Copy out the full listing below as it stands, with its pictures left behind.
**** Data ****
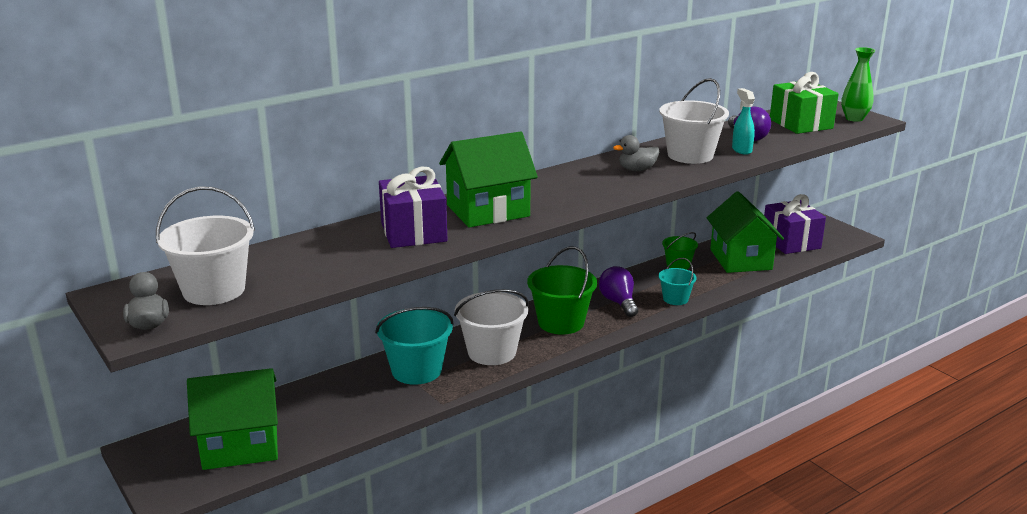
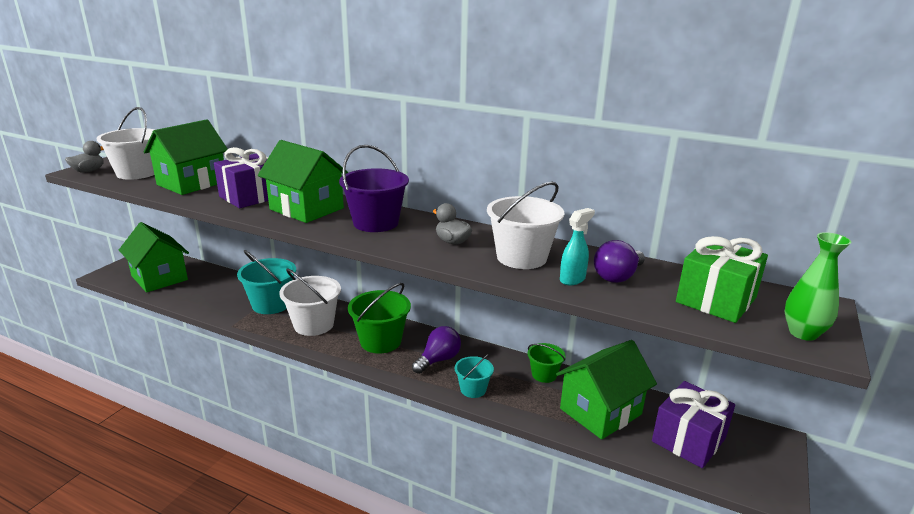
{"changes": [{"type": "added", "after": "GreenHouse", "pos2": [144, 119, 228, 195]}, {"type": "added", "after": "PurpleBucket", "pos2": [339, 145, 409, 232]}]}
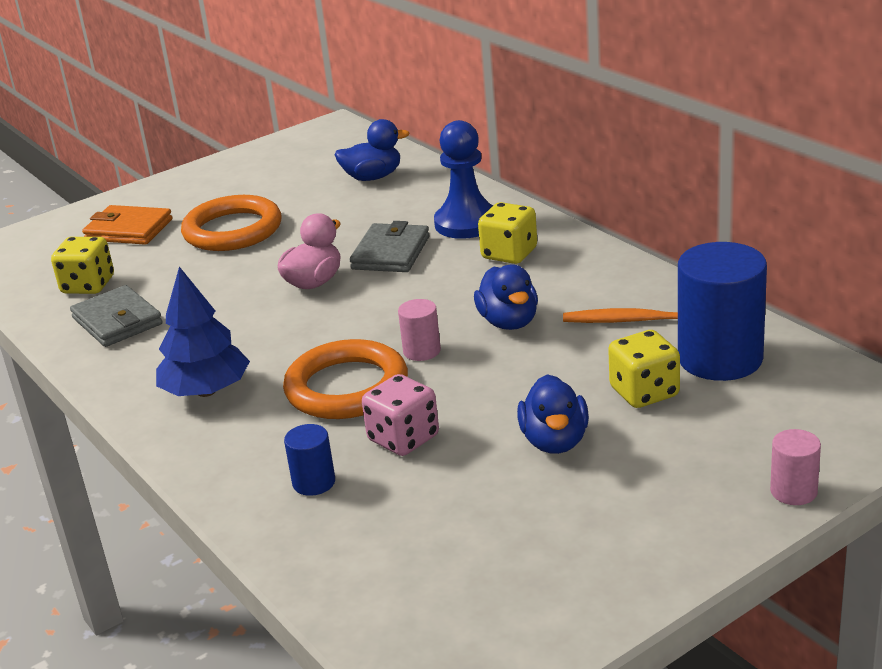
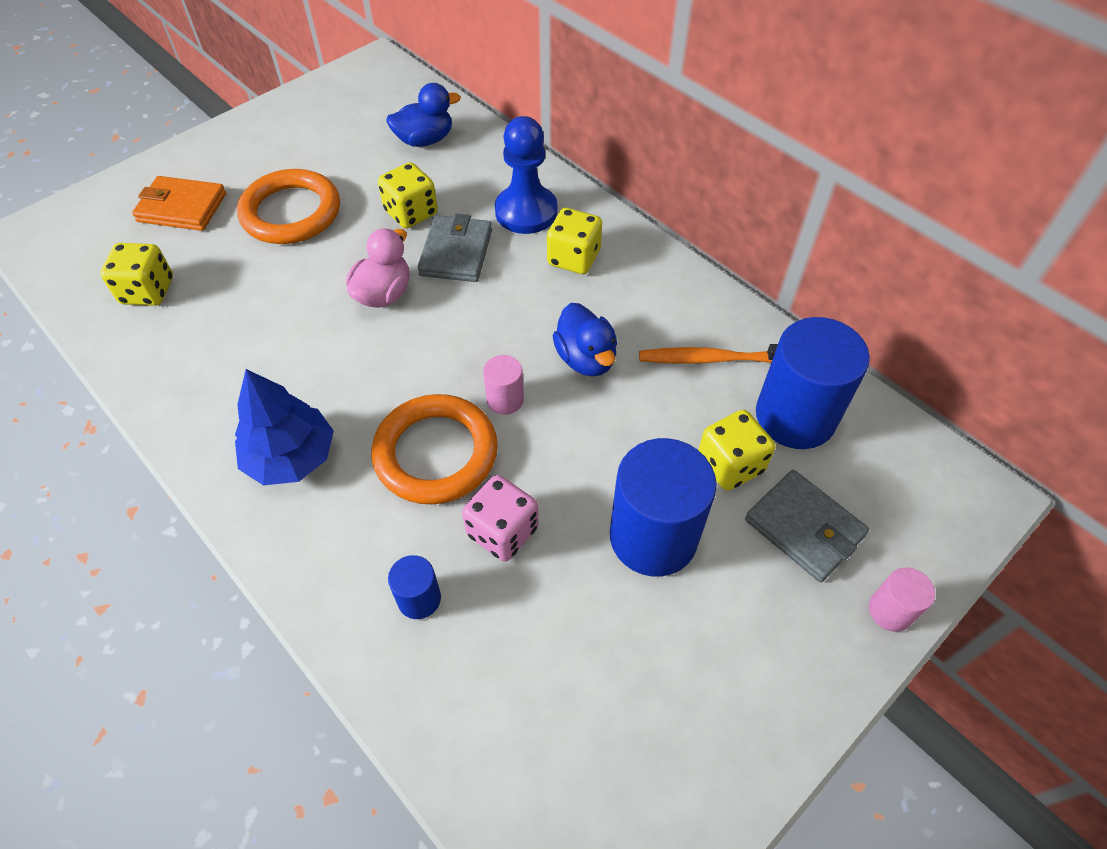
{"changes": [{"type": "added", "after": "YellowDice", "pos2": [378, 162, 438, 229]}, {"type": "moved", "before": "GreyWallet", "pos1": [70, 285, 163, 347], "pos2": [745, 470, 869, 582]}, {"type": "replaced", "before": "BlueDuck", "after": "BlueCylinder", "pos1": [517, 374, 589, 454], "pos2": [610, 438, 717, 576]}]}
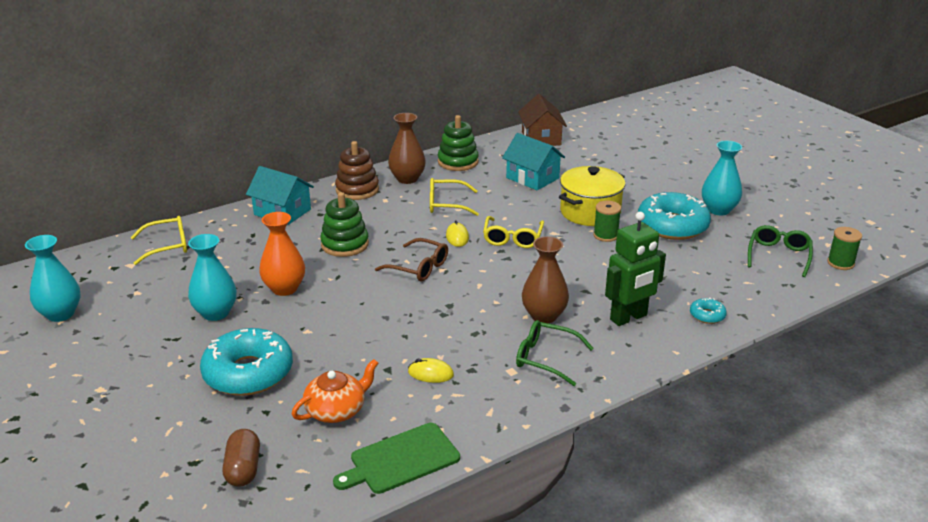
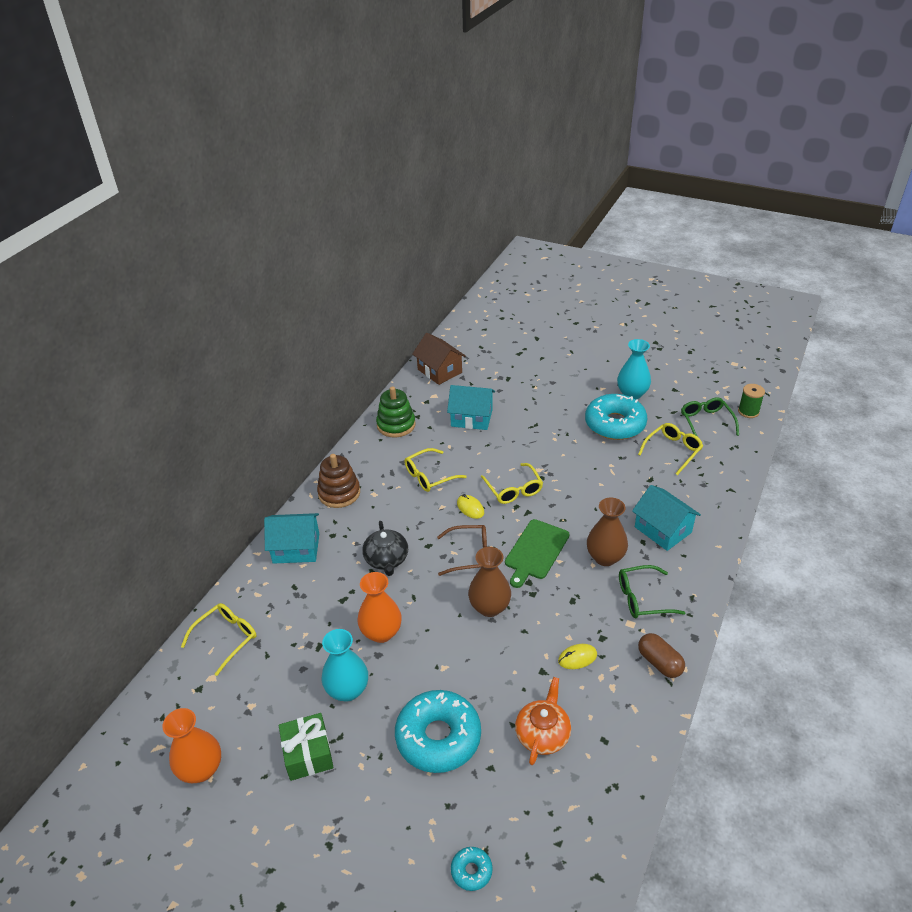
{"changes": [{"type": "removed", "before": "YellowPot", "pos1": [559, 166, 625, 226]}, {"type": "removed", "before": "GreenSpool", "pos1": [593, 200, 621, 242]}, {"type": "added", "after": "GreenGift", "pos2": [279, 713, 334, 781]}, {"type": "added", "after": "YellowGlasses", "pos2": [638, 423, 703, 475]}, {"type": "moved", "before": "BrownCapsule", "pos1": [223, 429, 260, 487], "pos2": [638, 633, 685, 678]}, {"type": "moved", "before": "GreenCuttingBoard", "pos1": [333, 423, 460, 494], "pos2": [505, 519, 569, 588]}, {"type": "moved", "before": "BrownVase", "pos1": [388, 113, 426, 184], "pos2": [468, 547, 511, 617]}, {"type": "moved", "before": "TurquoiseDonut", "pos1": [690, 298, 727, 324], "pos2": [451, 847, 493, 891]}, {"type": "replaced", "before": "GreenStackingToy", "after": "BlackTeapot", "pos1": [320, 192, 369, 257], "pos2": [362, 521, 408, 576]}, {"type": "replaced", "before": "GreenRobot", "after": "TurquoiseHouse", "pos1": [605, 212, 666, 326], "pos2": [632, 485, 701, 551]}, {"type": "recoloured", "before": "TurquoiseVase", "after": "OrangeVase", "pos1": [25, 235, 81, 322], "pos2": [163, 708, 221, 783]}]}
****
### Output of the task
{"changes": [{"type": "added", "after": "GreenHouse", "pos2": [144, 119, 228, 195]}, {"type": "added", "after": "PurpleBucket", "pos2": [339, 145, 409, 232]}]}
{"changes": [{"type": "added", "after": "YellowDice", "pos2": [378, 162, 438, 229]}, {"type": "moved", "before": "GreyWallet", "pos1": [70, 285, 163, 347], "pos2": [745, 470, 869, 582]}, {"type": "replaced", "before": "BlueDuck", "after": "BlueCylinder", "pos1": [517, 374, 589, 454], "pos2": [610, 438, 717, 576]}]}
{"changes": [{"type": "removed", "before": "YellowPot", "pos1": [559, 166, 625, 226]}, {"type": "removed", "before": "GreenSpool", "pos1": [593, 200, 621, 242]}, {"type": "added", "after": "GreenGift", "pos2": [279, 713, 334, 781]}, {"type": "added", "after": "YellowGlasses", "pos2": [638, 423, 703, 475]}, {"type": "moved", "before": "BrownCapsule", "pos1": [223, 429, 260, 487], "pos2": [638, 633, 685, 678]}, {"type": "moved", "before": "GreenCuttingBoard", "pos1": [333, 423, 460, 494], "pos2": [505, 519, 569, 588]}, {"type": "moved", "before": "BrownVase", "pos1": [388, 113, 426, 184], "pos2": [468, 547, 511, 617]}, {"type": "moved", "before": "TurquoiseDonut", "pos1": [690, 298, 727, 324], "pos2": [451, 847, 493, 891]}, {"type": "replaced", "before": "GreenStackingToy", "after": "BlackTeapot", "pos1": [320, 192, 369, 257], "pos2": [362, 521, 408, 576]}, {"type": "replaced", "before": "GreenRobot", "after": "TurquoiseHouse", "pos1": [605, 212, 666, 326], "pos2": [632, 485, 701, 551]}, {"type": "recoloured", "before": "TurquoiseVase", "after": "OrangeVase", "pos1": [25, 235, 81, 322], "pos2": [163, 708, 221, 783]}]}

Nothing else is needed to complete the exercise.